> _What the task requires_: The lines to copy are those holding the string "turned" in the entries below.
(Exercise inputs)
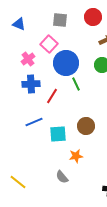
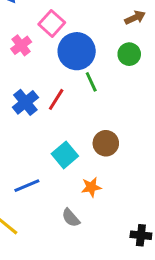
blue cross: (31, 84) -> (25, 102), moved, turned -36
blue line: (34, 122) -> (27, 186), moved
cyan square: (58, 134) -> (65, 155), turned -36

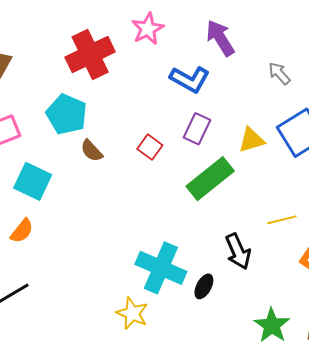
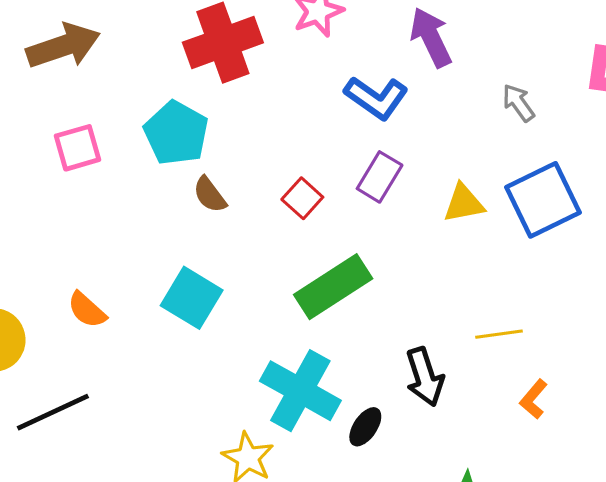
green rectangle: (210, 179) -> (333, 287), moved
cyan square: (33, 181) -> (192, 298), moved
orange semicircle: (22, 231) -> (87, 310), turned 88

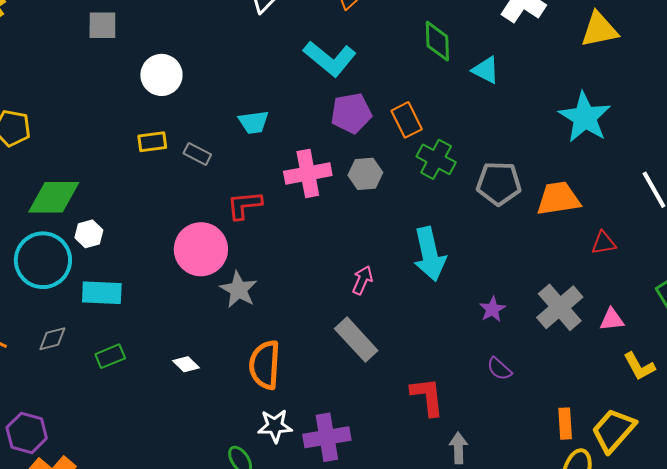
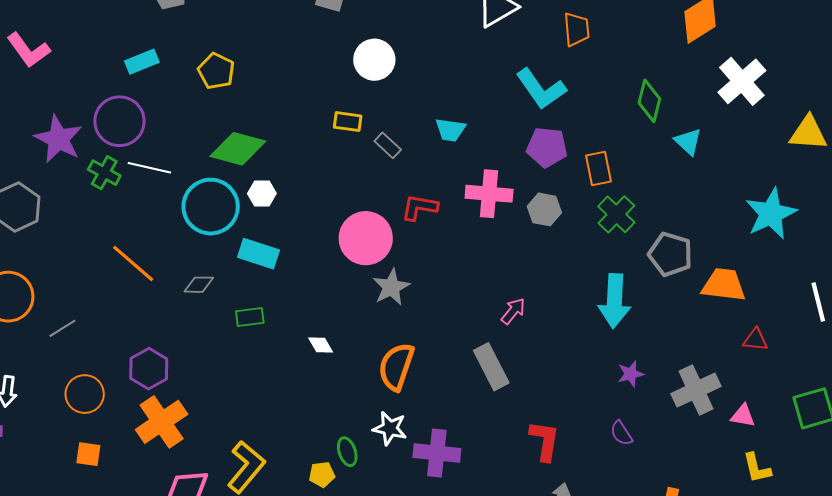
cyan arrow: (430, 254) -> (614, 301), moved

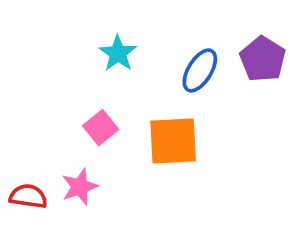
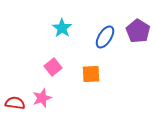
orange square: (173, 141) -> (91, 74), size x0.7

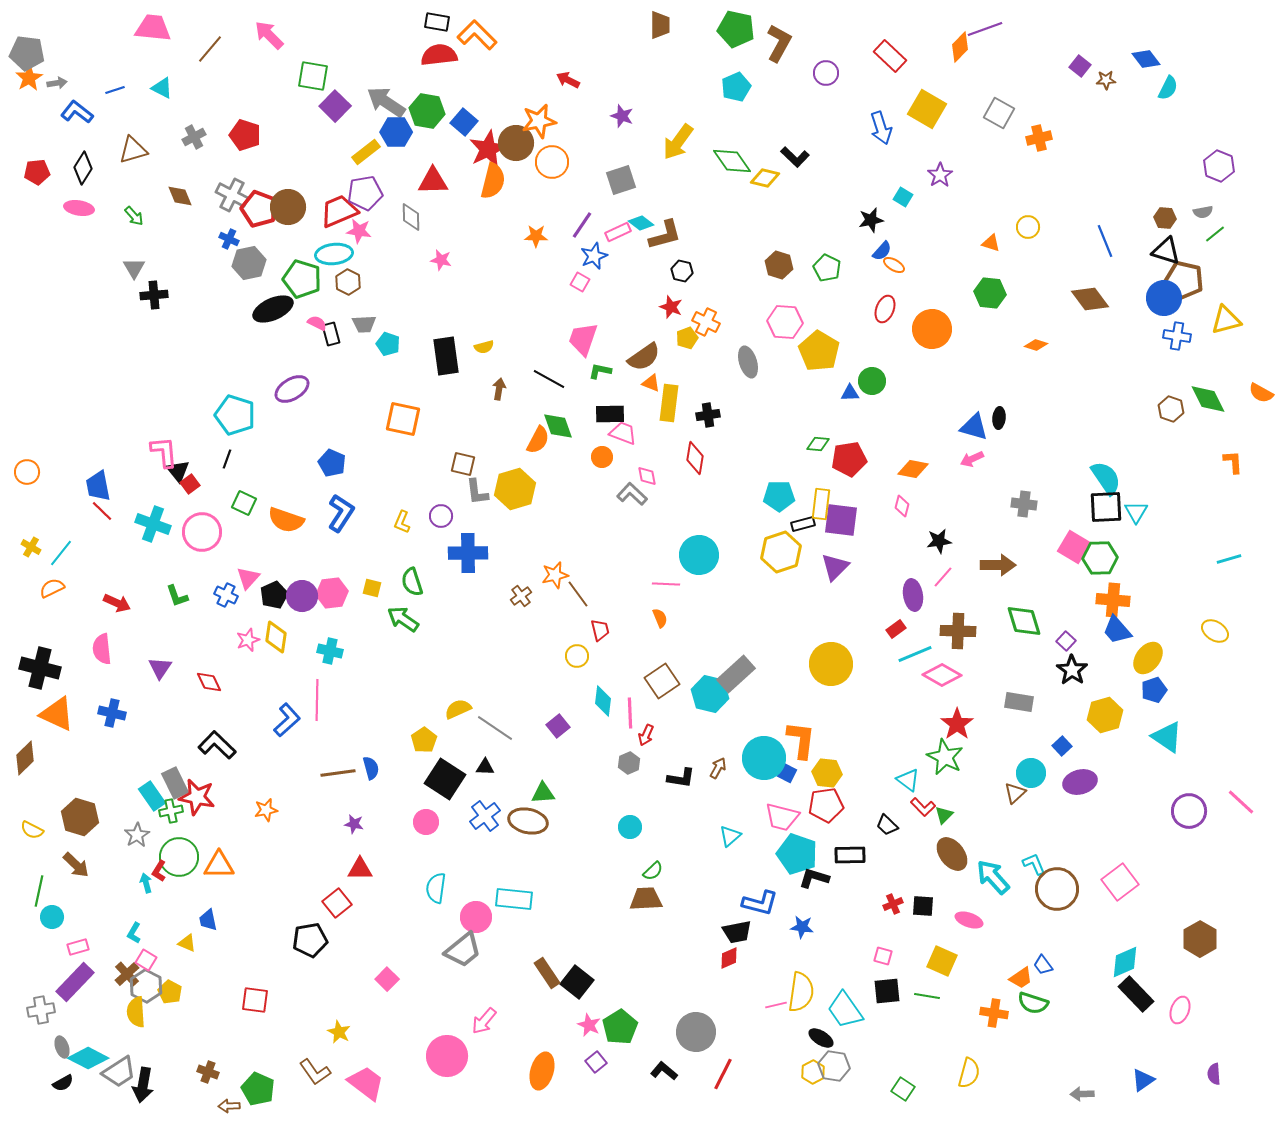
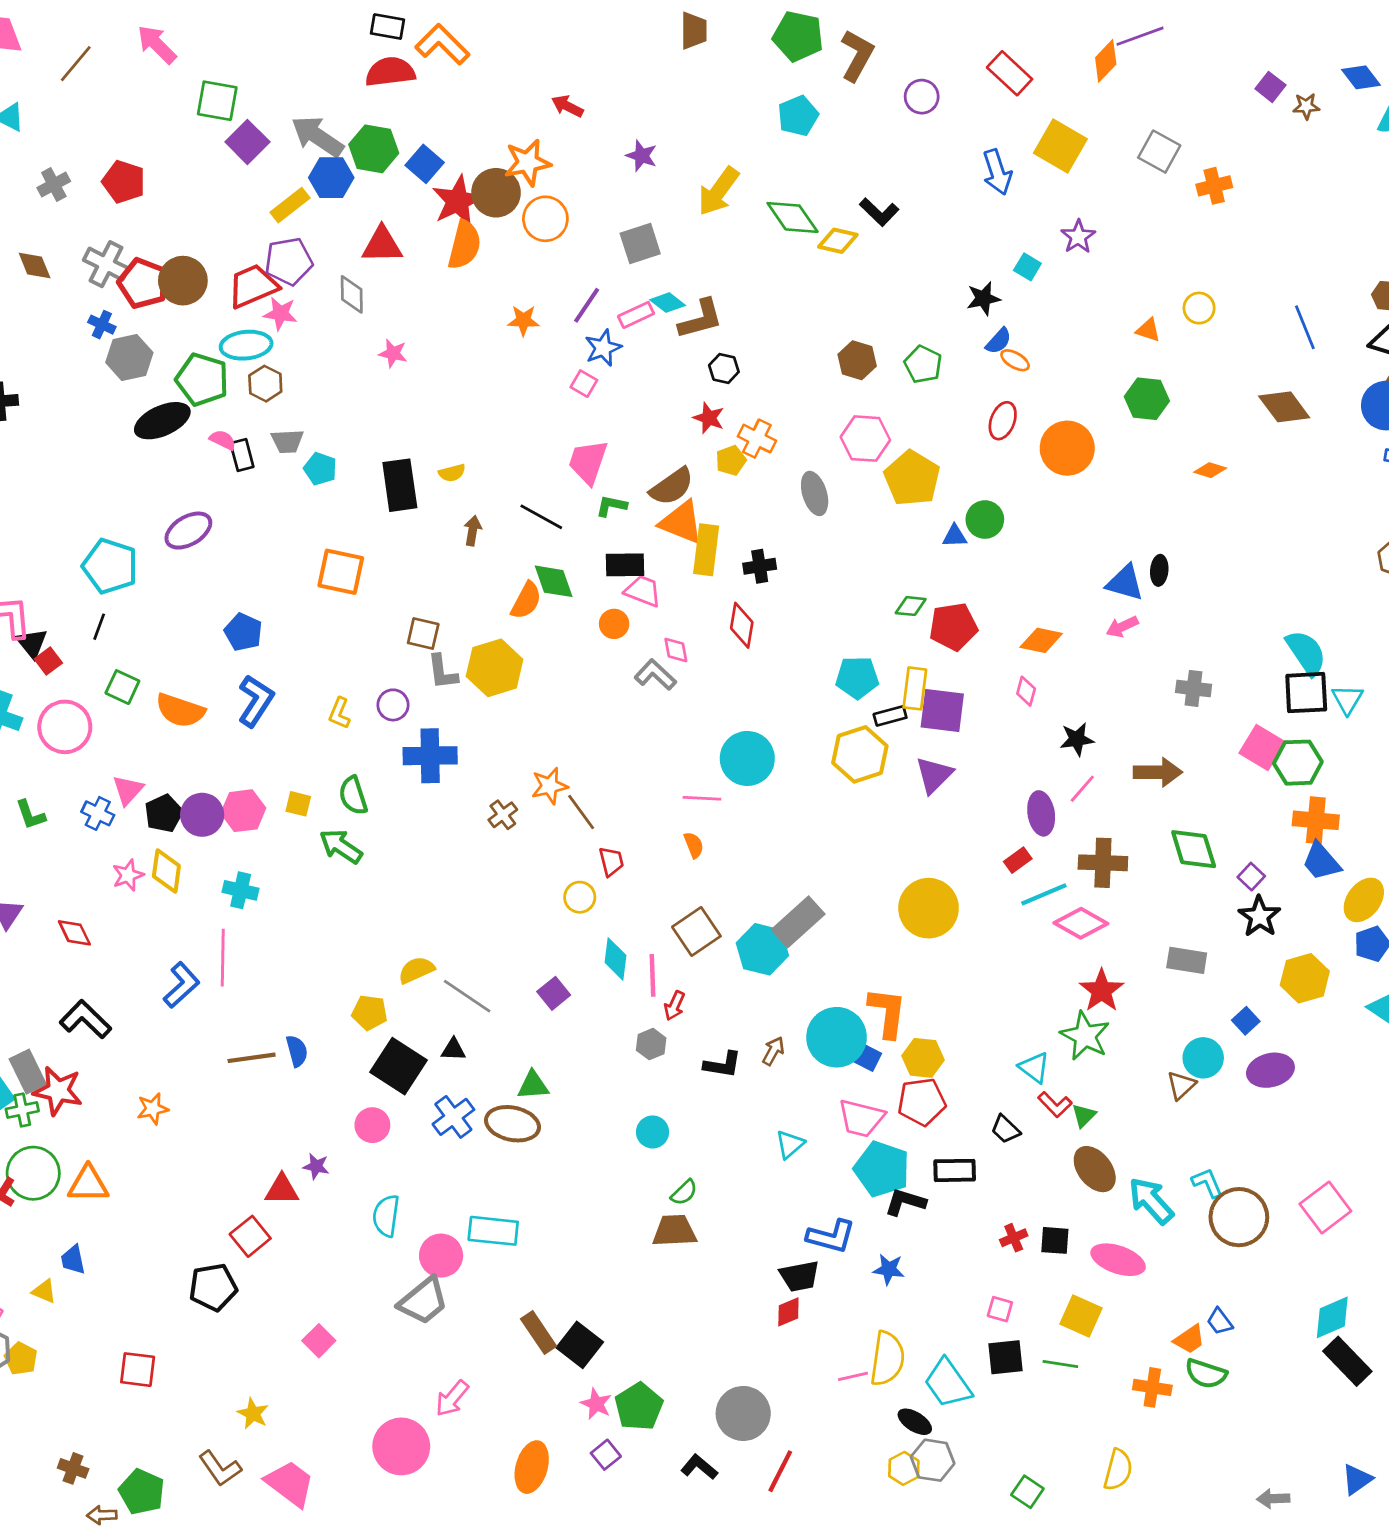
orange triangle: (651, 383) -> (681, 522), size x1.8
yellow pentagon: (424, 740) -> (370, 1013), turned -30
purple star: (354, 824) -> (316, 1166), moved
pink ellipse: (969, 920) -> (1118, 1260), size x1.4

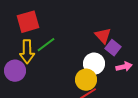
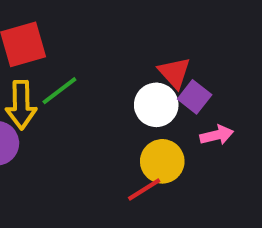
white circle: (94, 64) -> (156, 105), moved
yellow circle: (86, 80) -> (162, 161), moved

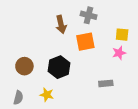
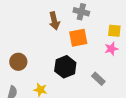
(End Exercise inputs)
> _Task solution_:
blue cross: (31, 84) -> (25, 102), moved, turned -36
cyan square: (58, 134) -> (65, 155), turned -36
orange semicircle: (22, 231) -> (87, 310), turned 88
yellow pentagon: (424, 740) -> (370, 1013), turned -30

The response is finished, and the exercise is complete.